* [TASK ITEM]: Each record below is to be retyped exactly, with its pictures omitted.

^^^^

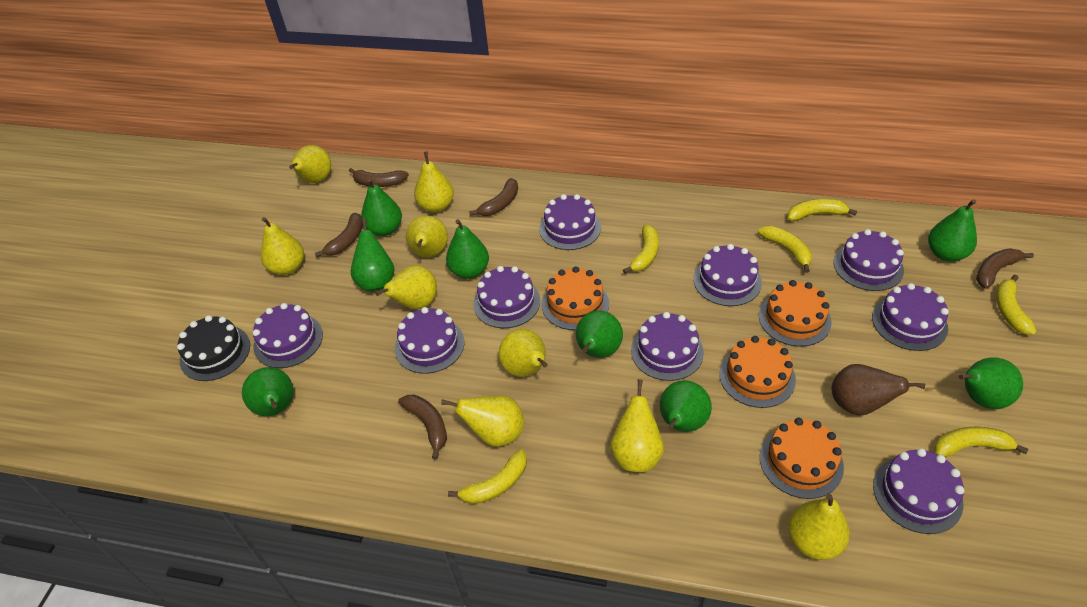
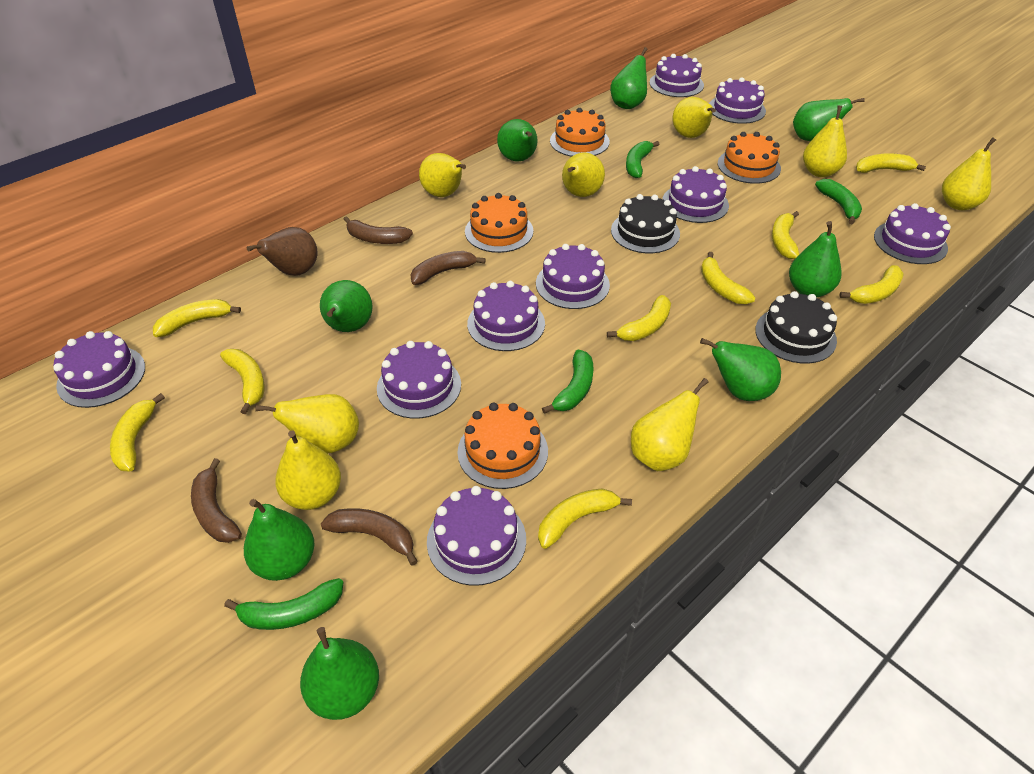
black cake: 1 -> 2
brown banana: 5 -> 4
green banana: 0 -> 4
yellow banana: 6 -> 9
yellow pear: 9 -> 8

^^^^

* [TASK OUTPUT]:
black cake: 1 -> 2
brown banana: 5 -> 4
green banana: 0 -> 4
yellow banana: 6 -> 9
yellow pear: 9 -> 8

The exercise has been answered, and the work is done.